BEGIN INFORMATION PROVIDED

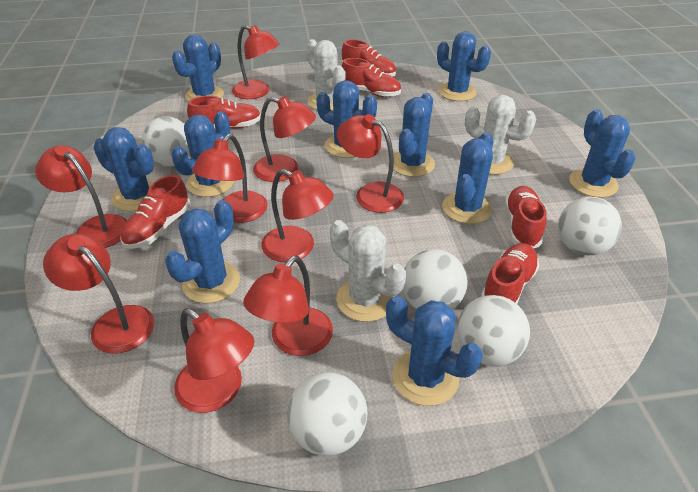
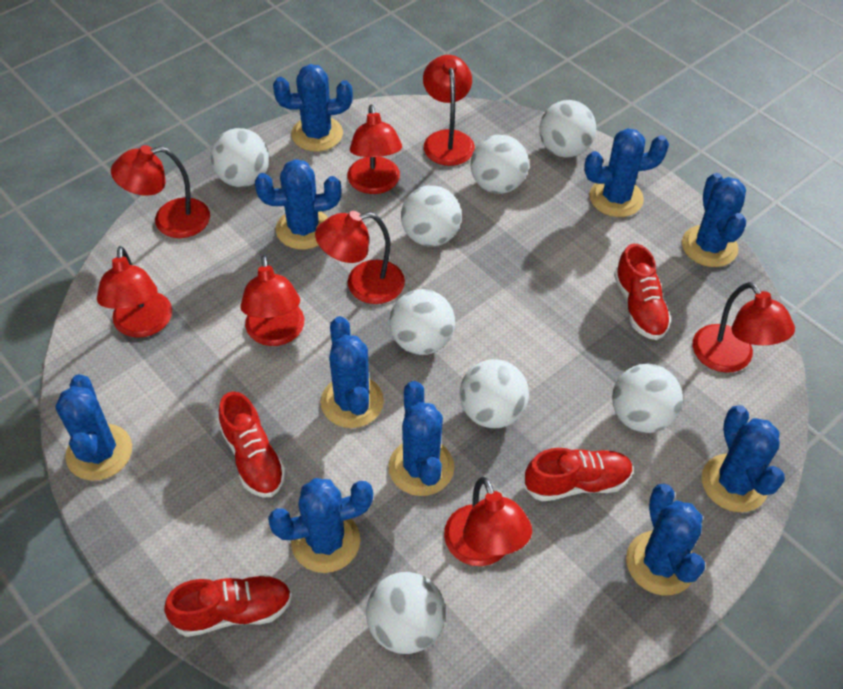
red lamp: 9 -> 8
red shoe: 6 -> 4
white ball: 5 -> 8
white cactus: 3 -> 0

END INFORMATION PROVIDED

» **WORK TASK**: Once the pictures are set aside, give the rest of the material again unchanged.

» **EXERCISE RESPONSE**:
red lamp: 9 -> 8
red shoe: 6 -> 4
white ball: 5 -> 8
white cactus: 3 -> 0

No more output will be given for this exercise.